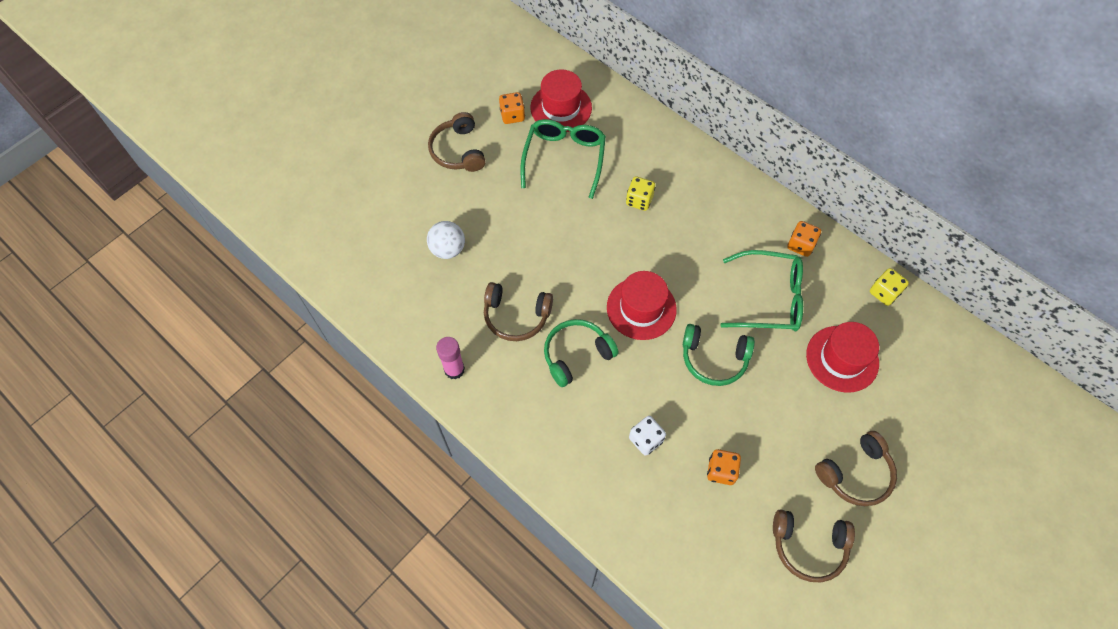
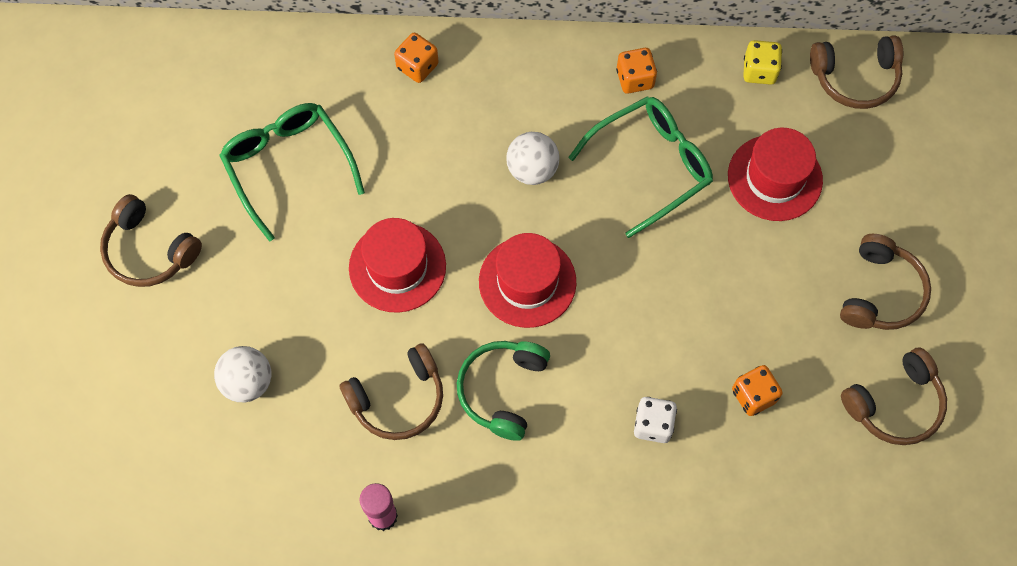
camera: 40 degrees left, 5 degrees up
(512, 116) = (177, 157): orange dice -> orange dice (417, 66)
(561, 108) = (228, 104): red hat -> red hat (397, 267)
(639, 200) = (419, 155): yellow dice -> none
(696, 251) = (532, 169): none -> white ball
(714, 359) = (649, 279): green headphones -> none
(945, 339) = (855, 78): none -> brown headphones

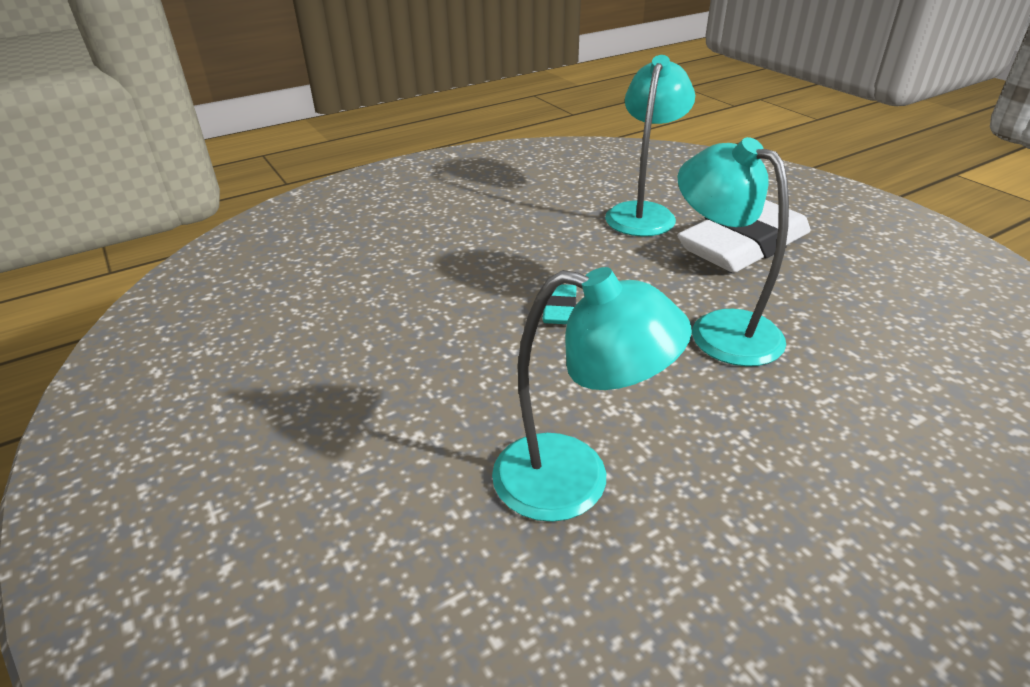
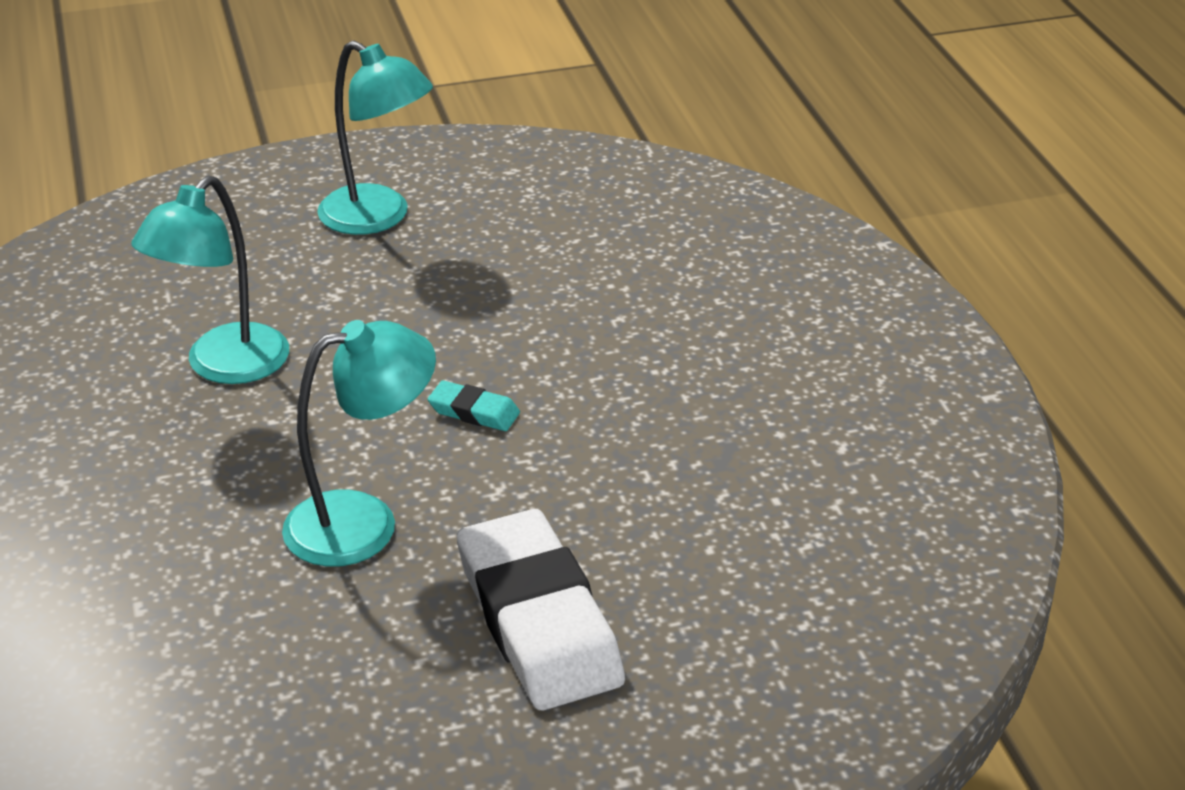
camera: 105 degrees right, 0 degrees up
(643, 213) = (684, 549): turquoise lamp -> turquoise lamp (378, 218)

:: Instructions for the task ::
Copy the lines above that hold the word "dice".

:: Answer box ::
(512, 116) = (177, 157): orange dice -> orange dice (417, 66)
(639, 200) = (419, 155): yellow dice -> none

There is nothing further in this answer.